EXTRACTED DATA:
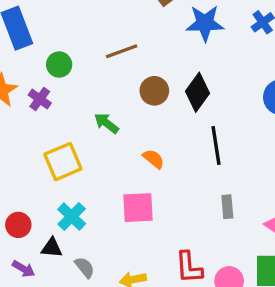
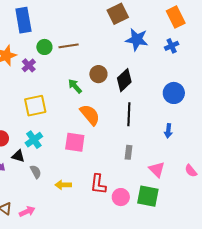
brown line: (122, 51) -> (69, 46), moved
green arrow: (106, 123) -> (75, 86), moved
orange semicircle: (154, 159) -> (90, 115), size x1.6

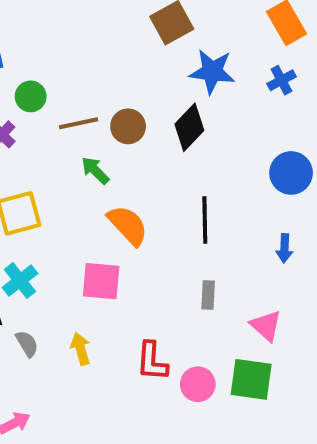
brown line: (69, 46) -> (79, 123), moved
brown circle: (98, 74) -> (128, 126), moved
black diamond: (124, 80) -> (189, 127), moved
yellow arrow: (63, 185) -> (81, 349), moved, turned 77

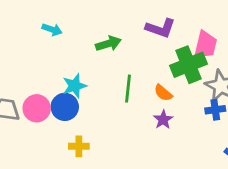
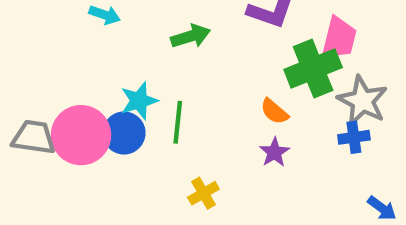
green line: (128, 89) -> (178, 122), moved
pink circle: (37, 108) -> (81, 135), size x1.4
yellow cross: (79, 146) -> (203, 193), moved, turned -30

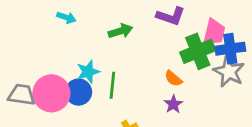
blue cross: (354, 137) -> (230, 49), moved, size x1.5

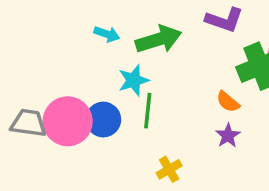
cyan arrow: (66, 17) -> (107, 34), moved
green arrow: (121, 31) -> (158, 39), size x1.4
cyan star: (88, 72) -> (134, 80), moved

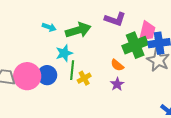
yellow cross: (169, 169) -> (84, 78), moved

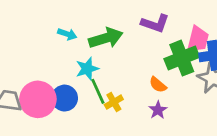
green line: (72, 70) -> (98, 91), turned -30

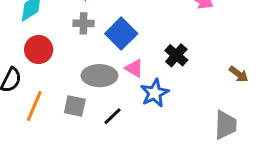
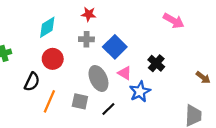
gray ellipse: (99, 76) -> (98, 78), turned 65

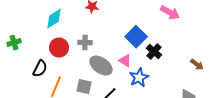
gray cross: (86, 39) -> (85, 43), moved
blue square: (115, 47) -> (136, 37), moved
gray ellipse: (98, 78) -> (101, 66), turned -30

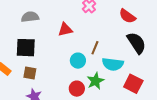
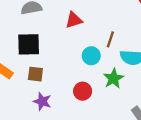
red circle: (77, 89) -> (83, 91), moved

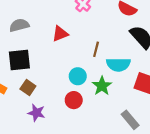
cyan circle: (91, 56) -> (78, 76), moved
brown square: (35, 74) -> (28, 87), turned 32

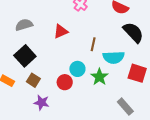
black square: (19, 60) -> (25, 56), turned -35
red circle: (74, 100) -> (65, 82), moved

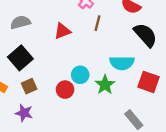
brown line: (93, 44) -> (98, 23), moved
brown square: (33, 80) -> (29, 86), turned 32
purple star: (42, 103) -> (24, 113), moved

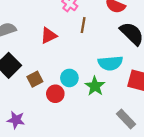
brown square: (29, 86) -> (35, 79), moved

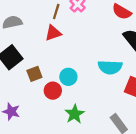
brown line: (83, 25) -> (56, 11), moved
green star: (95, 86) -> (75, 114), moved

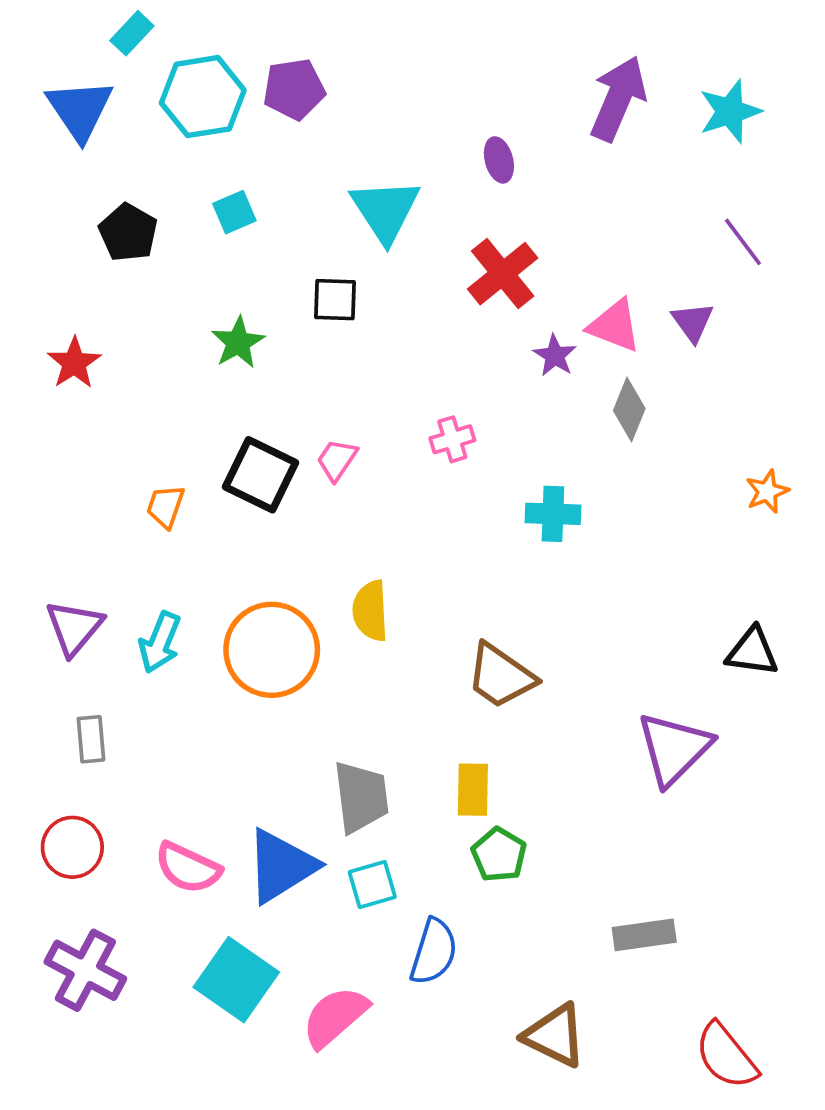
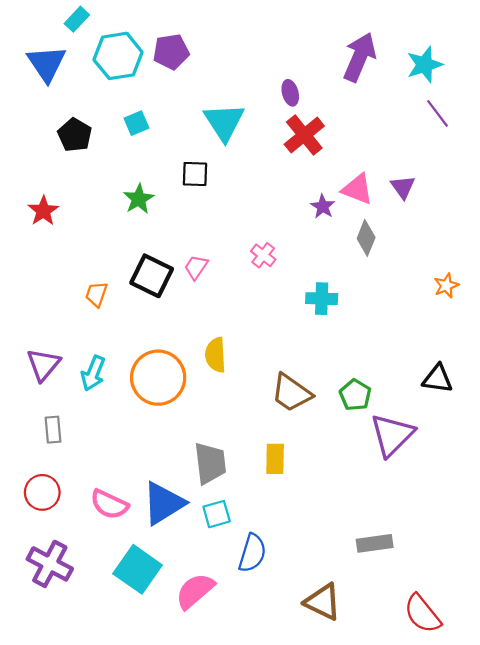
purple line: (743, 242) -> (438, 113), moved
red cross: (503, 274) -> (304, 135), moved
pink cross: (452, 439) -> (263, 255), turned -35
green pentagon: (499, 855) -> (355, 395), moved

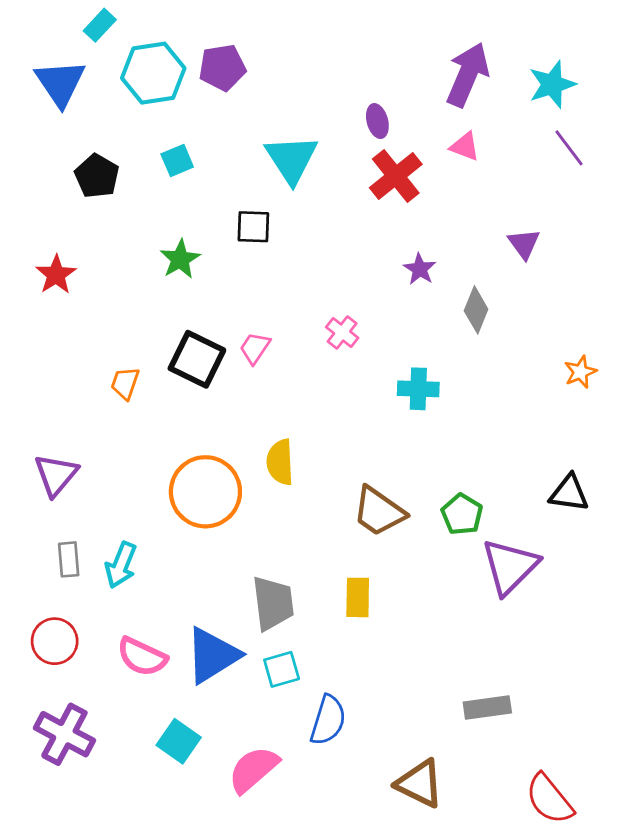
pink triangle: (357, 189) -> (465, 146), moved, size x0.7
cyan arrow: (93, 373) -> (121, 565), moved
cyan square: (138, 569) -> (179, 741), size x0.7

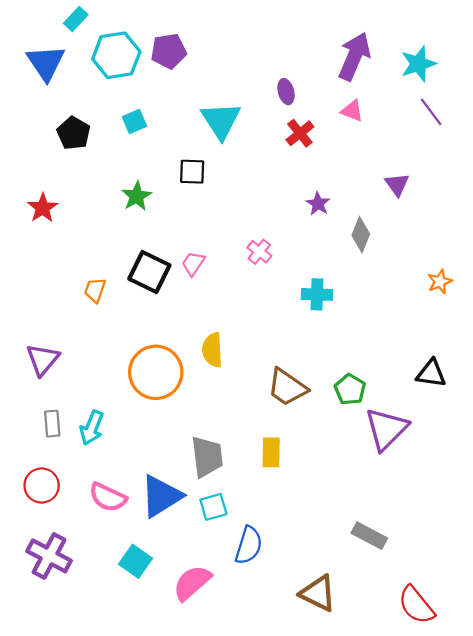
red cross: (396, 176) -> (300, 133), size x0.7
gray rectangle: (487, 707) -> (369, 536), turned 36

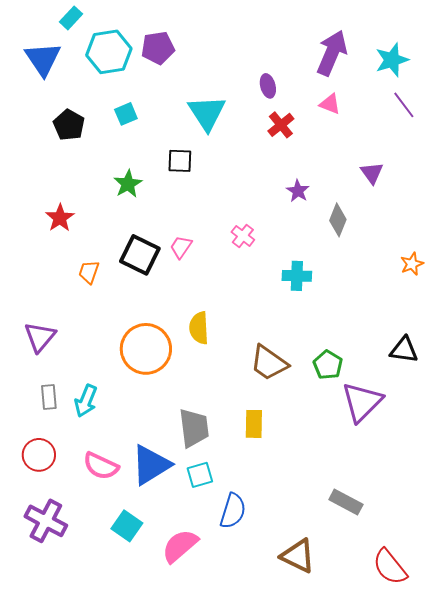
red star: (43, 208) -> (60, 218), moved

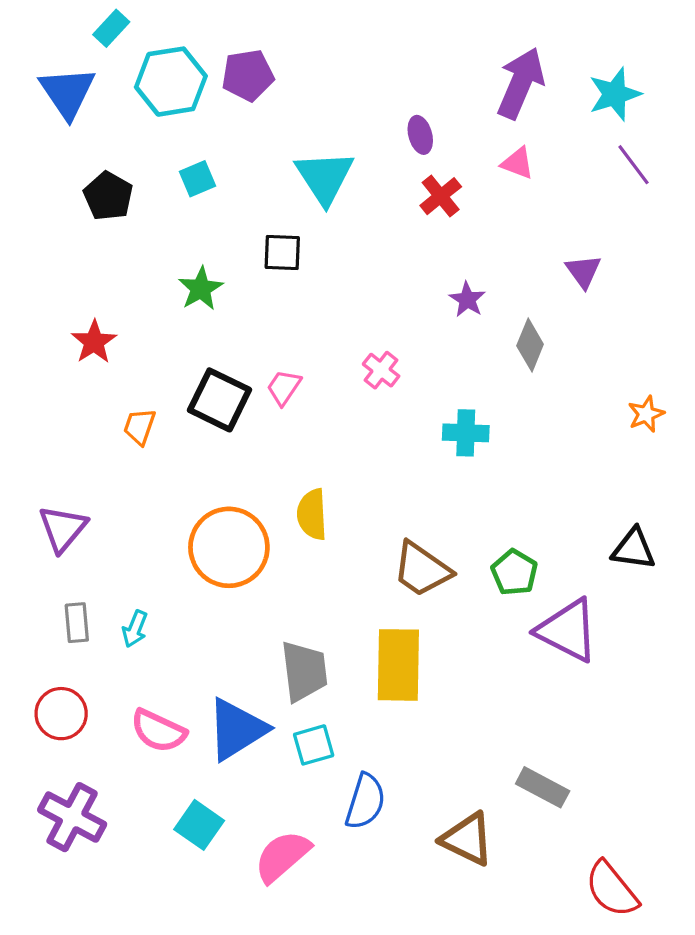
cyan arrow: (86, 401) -> (135, 629), size x0.7
purple triangle: (362, 402) -> (568, 630), turned -48
yellow rectangle: (254, 424) -> (398, 665), size x1.6
brown triangle: (298, 556) -> (467, 839), moved

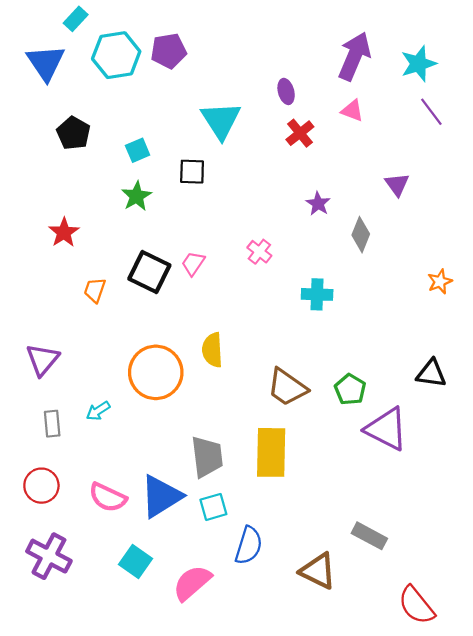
cyan square: (198, 179) -> (138, 150), moved
cyan arrow: (135, 629) -> (98, 411), moved, turned 35

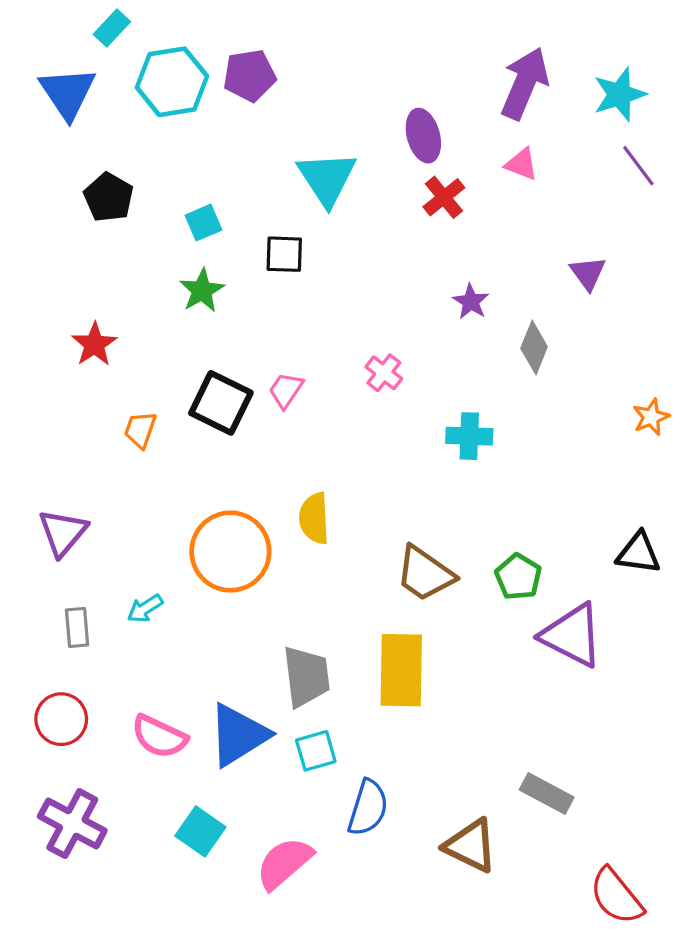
purple ellipse: (286, 91) -> (423, 136), size x1.4

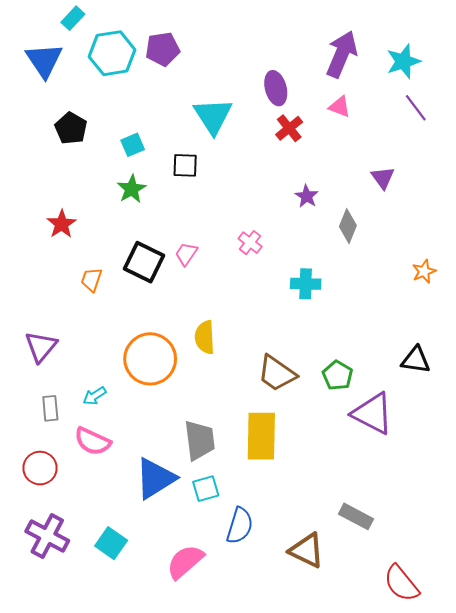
pink semicircle: (159, 737) -> (93, 441), moved
cyan square: (200, 831) -> (111, 543), moved

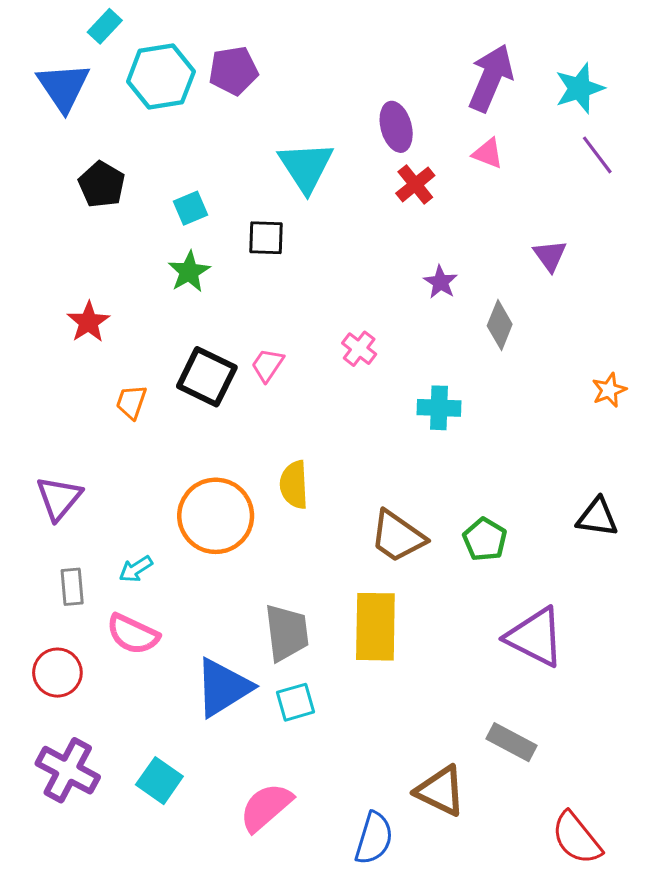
purple triangle: (373, 413) -> (535, 637), moved
blue semicircle: (240, 526) -> (374, 838), moved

WHAT THE EXERCISE ASKS: From the data above, write out everything exactly except the pictures.

ANSWER TO THIS EXERCISE:
brown line: (122, 51) -> (69, 46), moved
green arrow: (106, 123) -> (75, 86), moved
orange semicircle: (154, 159) -> (90, 115), size x1.6

brown line: (69, 46) -> (79, 123), moved
brown circle: (98, 74) -> (128, 126), moved
black diamond: (124, 80) -> (189, 127), moved
yellow arrow: (63, 185) -> (81, 349), moved, turned 77

green line: (128, 89) -> (178, 122), moved
pink circle: (37, 108) -> (81, 135), size x1.4
yellow cross: (79, 146) -> (203, 193), moved, turned -30

blue cross: (354, 137) -> (230, 49), moved, size x1.5

cyan arrow: (66, 17) -> (107, 34), moved
green arrow: (121, 31) -> (158, 39), size x1.4
cyan star: (88, 72) -> (134, 80), moved

yellow cross: (169, 169) -> (84, 78), moved

green line: (72, 70) -> (98, 91), turned -30

gray ellipse: (99, 76) -> (98, 78), turned 65

gray cross: (86, 39) -> (85, 43), moved
blue square: (115, 47) -> (136, 37), moved
gray ellipse: (98, 78) -> (101, 66), turned -30

red circle: (77, 89) -> (83, 91), moved

cyan circle: (91, 56) -> (78, 76), moved
brown square: (35, 74) -> (28, 87), turned 32

black square: (19, 60) -> (25, 56), turned -35
red circle: (74, 100) -> (65, 82), moved

brown line: (93, 44) -> (98, 23), moved
brown square: (33, 80) -> (29, 86), turned 32
purple star: (42, 103) -> (24, 113), moved

brown square: (29, 86) -> (35, 79), moved

brown line: (83, 25) -> (56, 11), moved
green star: (95, 86) -> (75, 114), moved

purple line: (743, 242) -> (438, 113), moved
red cross: (503, 274) -> (304, 135), moved
pink cross: (452, 439) -> (263, 255), turned -35
green pentagon: (499, 855) -> (355, 395), moved

pink triangle: (357, 189) -> (465, 146), moved, size x0.7
cyan arrow: (93, 373) -> (121, 565), moved
cyan square: (138, 569) -> (179, 741), size x0.7

red cross: (396, 176) -> (300, 133), size x0.7
gray rectangle: (487, 707) -> (369, 536), turned 36

red star: (43, 208) -> (60, 218), moved

cyan arrow: (86, 401) -> (135, 629), size x0.7
purple triangle: (362, 402) -> (568, 630), turned -48
yellow rectangle: (254, 424) -> (398, 665), size x1.6
brown triangle: (298, 556) -> (467, 839), moved

cyan square: (198, 179) -> (138, 150), moved
cyan arrow: (135, 629) -> (98, 411), moved, turned 35

purple ellipse: (286, 91) -> (423, 136), size x1.4

pink semicircle: (159, 737) -> (93, 441), moved
cyan square: (200, 831) -> (111, 543), moved

purple triangle: (373, 413) -> (535, 637), moved
blue semicircle: (240, 526) -> (374, 838), moved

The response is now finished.